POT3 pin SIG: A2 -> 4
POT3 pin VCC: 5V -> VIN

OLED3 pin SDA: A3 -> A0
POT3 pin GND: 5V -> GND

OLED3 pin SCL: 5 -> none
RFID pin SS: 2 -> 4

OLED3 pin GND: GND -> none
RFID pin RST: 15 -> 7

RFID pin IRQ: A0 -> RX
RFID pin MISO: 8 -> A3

...

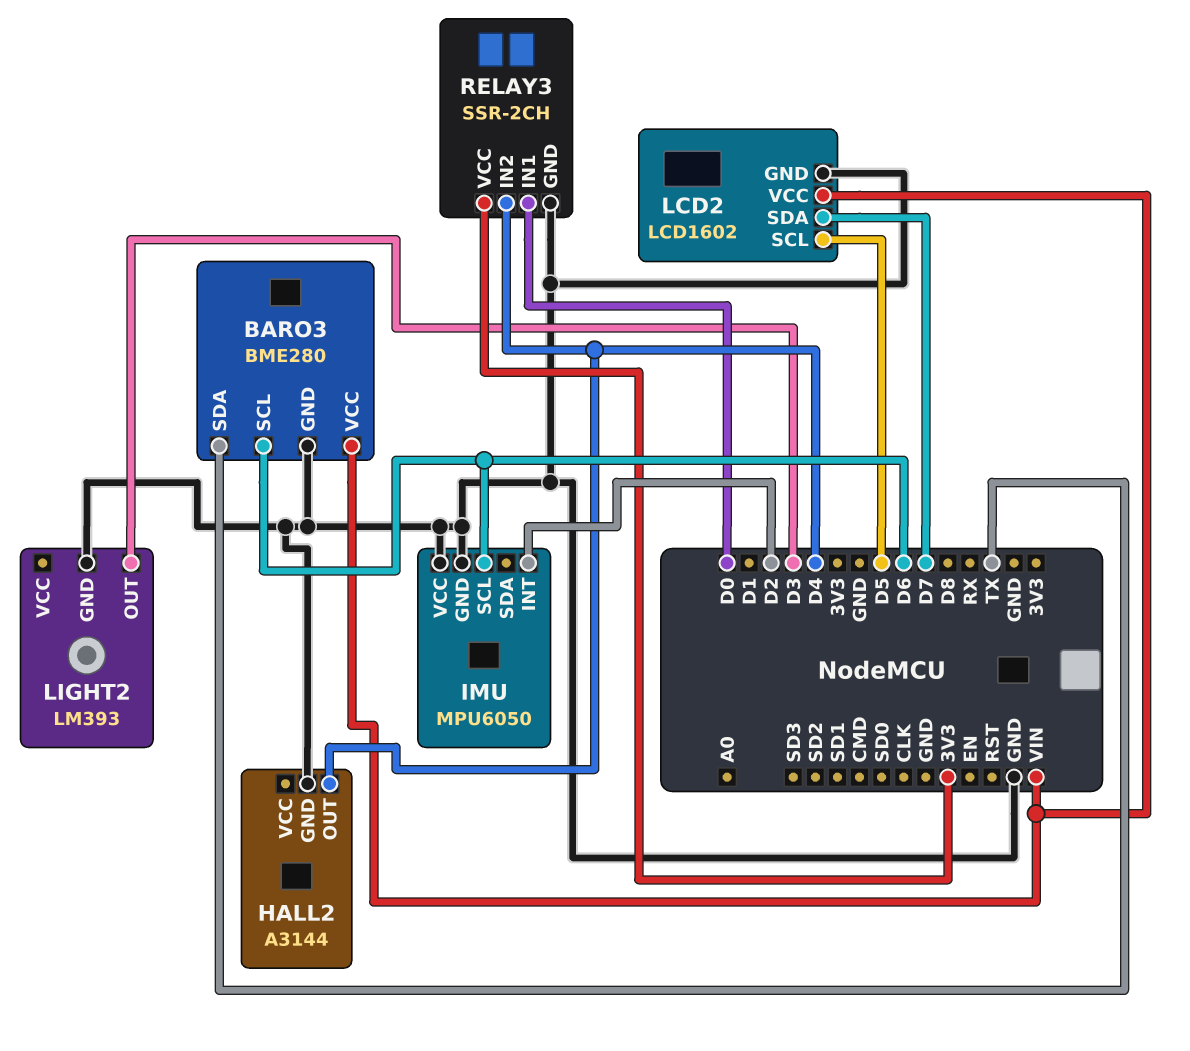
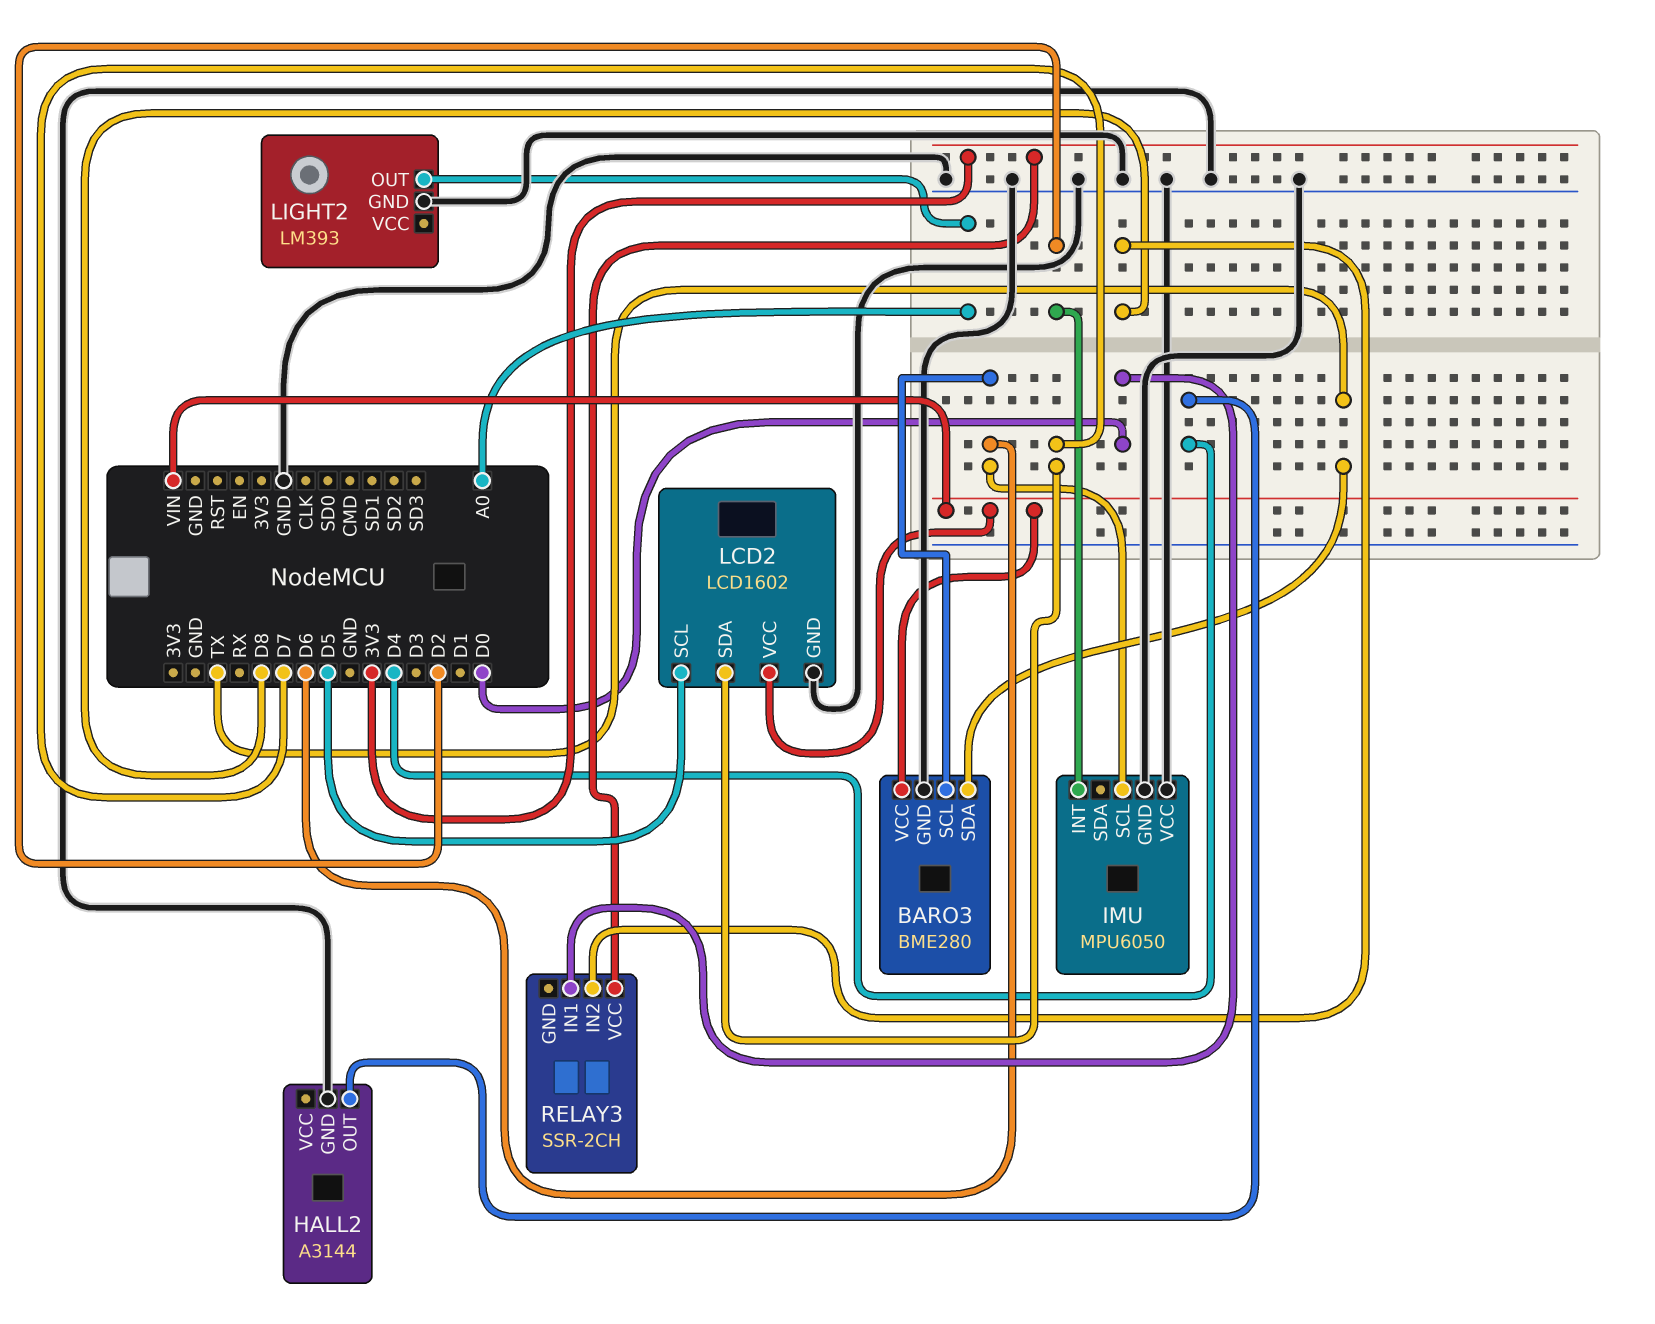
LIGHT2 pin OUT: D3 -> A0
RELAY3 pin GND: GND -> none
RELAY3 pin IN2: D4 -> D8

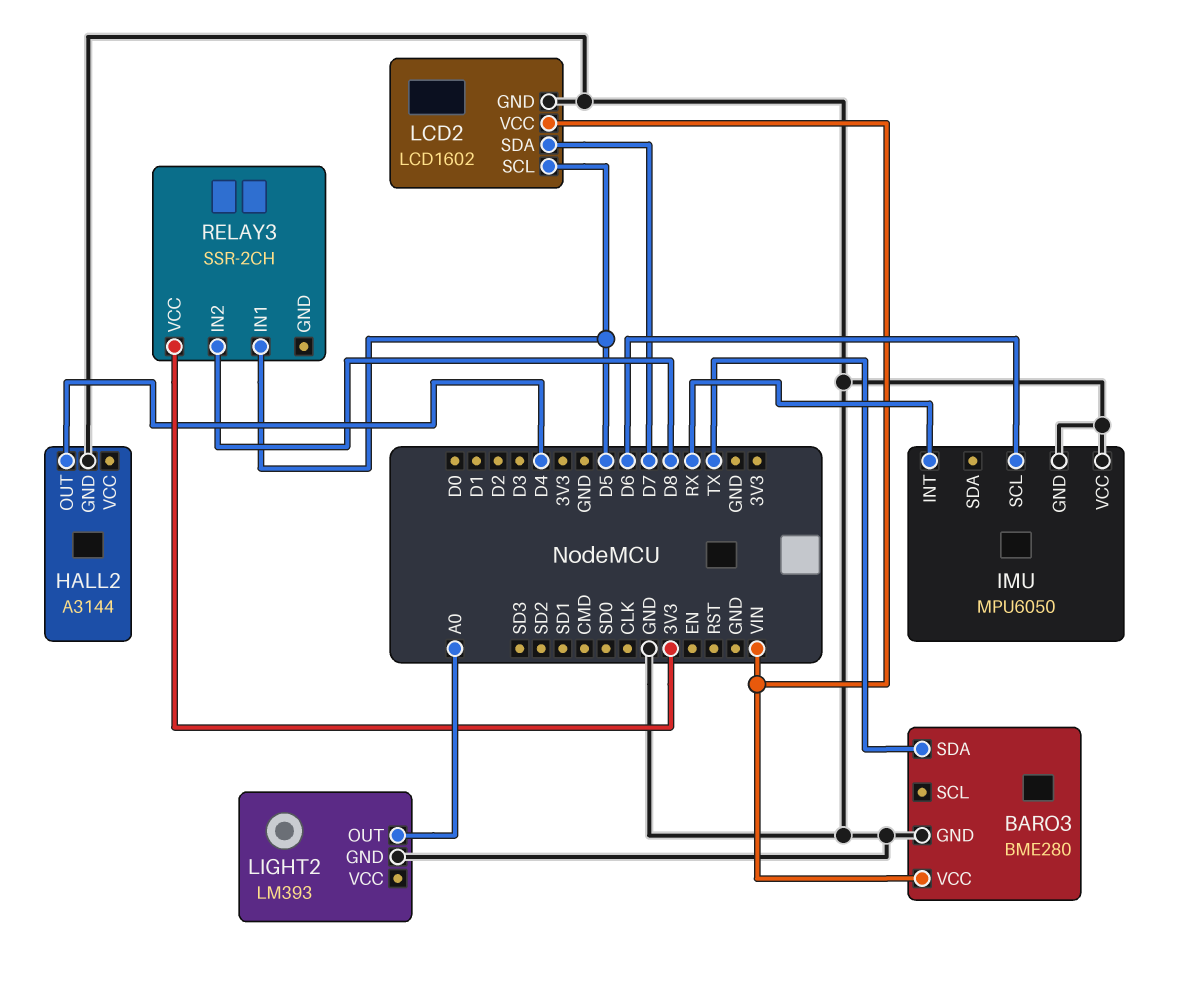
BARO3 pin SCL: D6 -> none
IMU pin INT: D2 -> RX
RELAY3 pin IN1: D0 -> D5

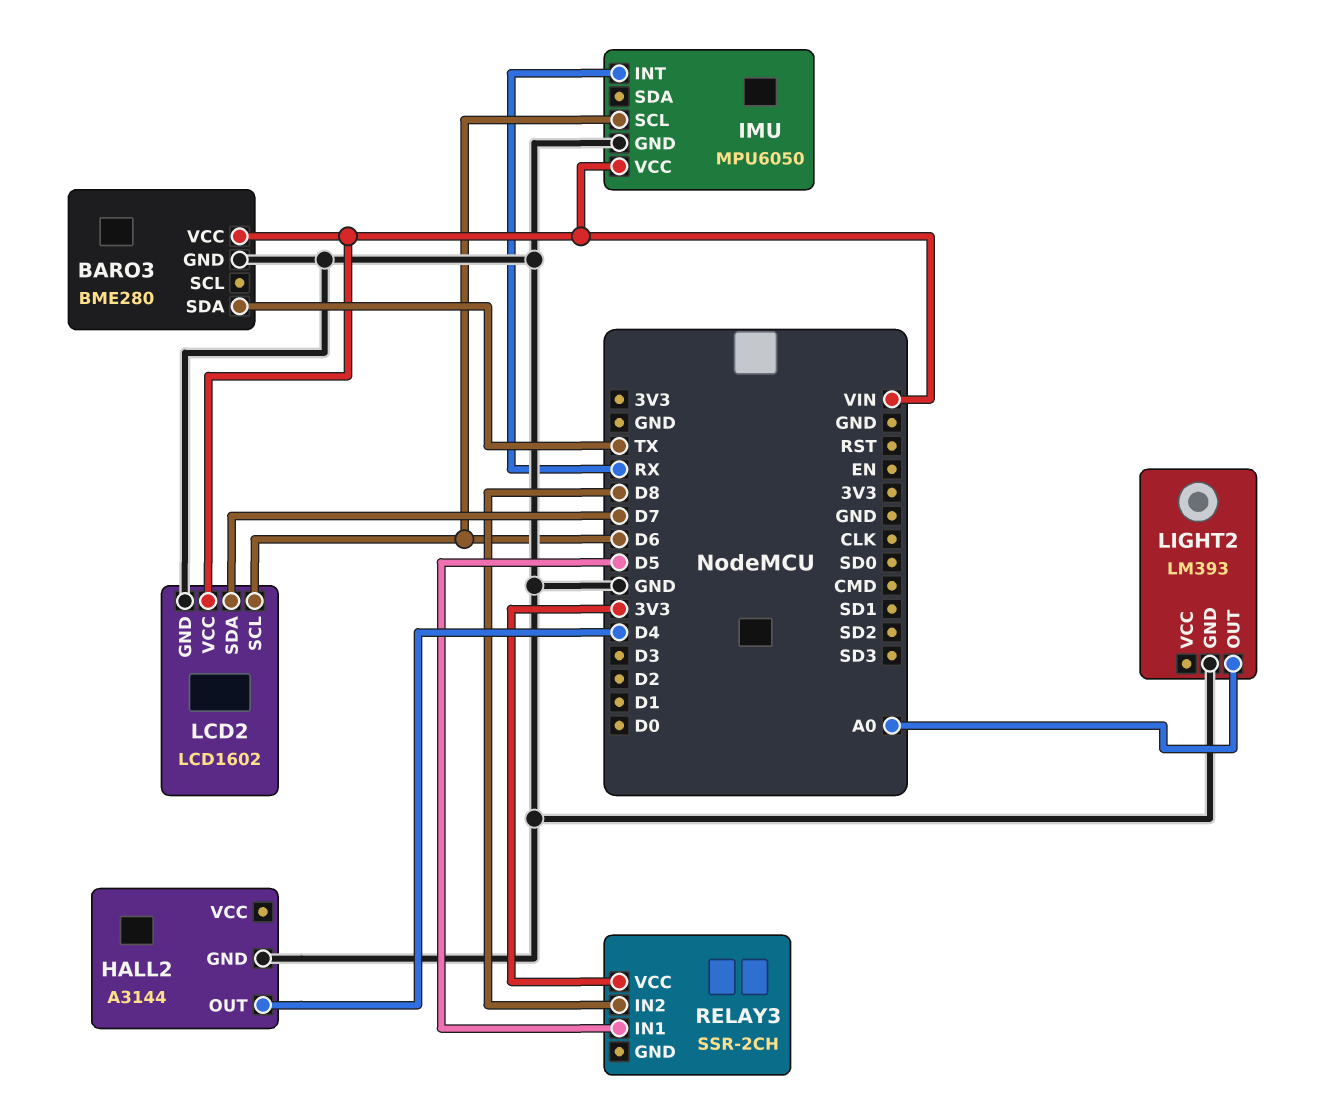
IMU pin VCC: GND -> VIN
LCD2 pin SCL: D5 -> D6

**EXERCISE INSTRUCTIONS**
Take from the material above the lines running from the one with "POT3 pin SIG: A2 -> 4" through the one with "RFID pin MISO: 8 -> A3", and repeat them exactly, with nothing else.

**ANSWER SPACE**
POT3 pin SIG: A2 -> 4
POT3 pin VCC: 5V -> VIN

OLED3 pin SDA: A3 -> A0
POT3 pin GND: 5V -> GND

OLED3 pin SCL: 5 -> none
RFID pin SS: 2 -> 4

OLED3 pin GND: GND -> none
RFID pin RST: 15 -> 7

RFID pin IRQ: A0 -> RX
RFID pin MISO: 8 -> A3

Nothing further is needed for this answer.